── AVAILABLE RECORDS ──

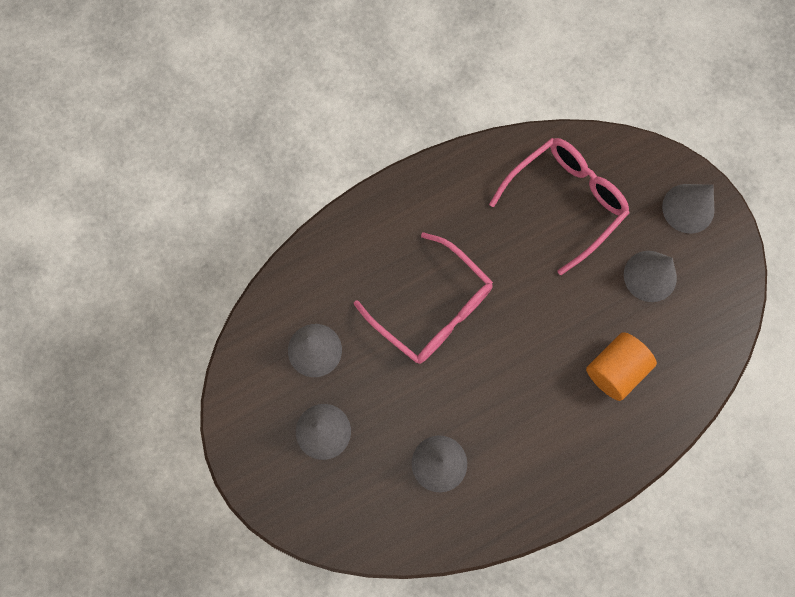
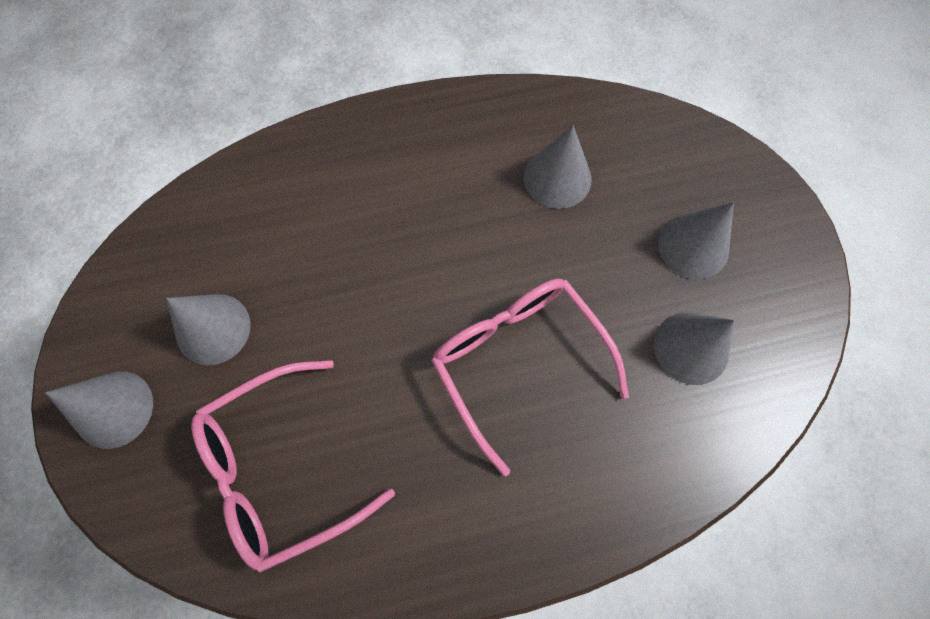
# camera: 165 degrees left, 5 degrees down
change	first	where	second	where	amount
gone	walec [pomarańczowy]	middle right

───
── AVAILABLE RECORDS ──

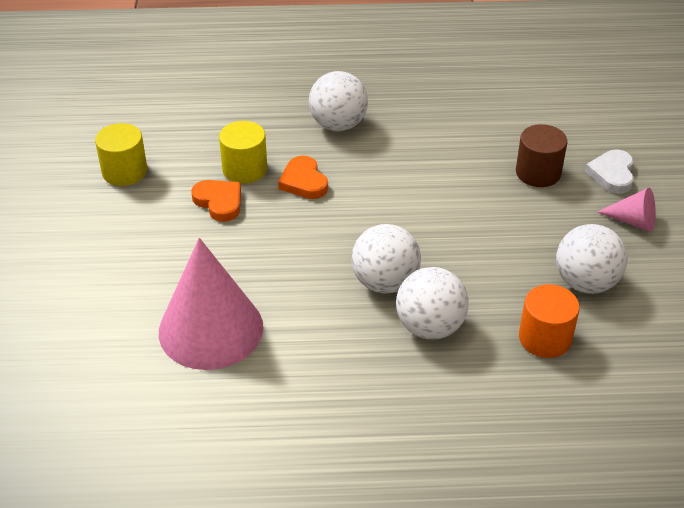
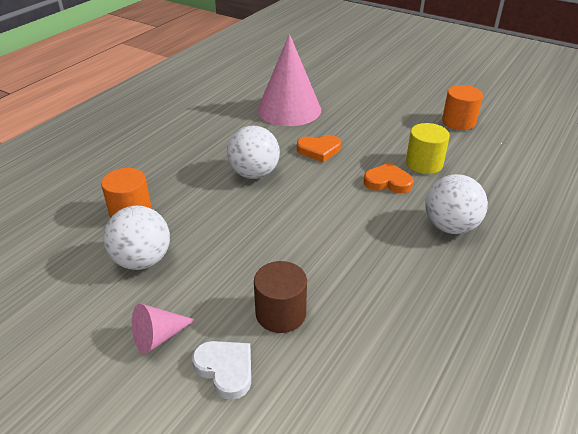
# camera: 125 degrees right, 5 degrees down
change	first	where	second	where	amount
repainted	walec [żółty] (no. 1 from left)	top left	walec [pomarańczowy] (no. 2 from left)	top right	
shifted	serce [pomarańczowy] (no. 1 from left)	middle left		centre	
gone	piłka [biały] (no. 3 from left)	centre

───

■ WHAT YOU WILL DO ■
From the records above, retype only the lines starting at the line that contains "[żółty] (no. 1" and ending at the line that contains "[biały] (no. 3", both included.

■ SOLUTION ■
repainted	walec [żółty] (no. 1 from left)	top left	walec [pomarańczowy] (no. 2 from left)	top right	
shifted	serce [pomarańczowy] (no. 1 from left)	middle left		centre	
gone	piłka [biały] (no. 3 from left)	centre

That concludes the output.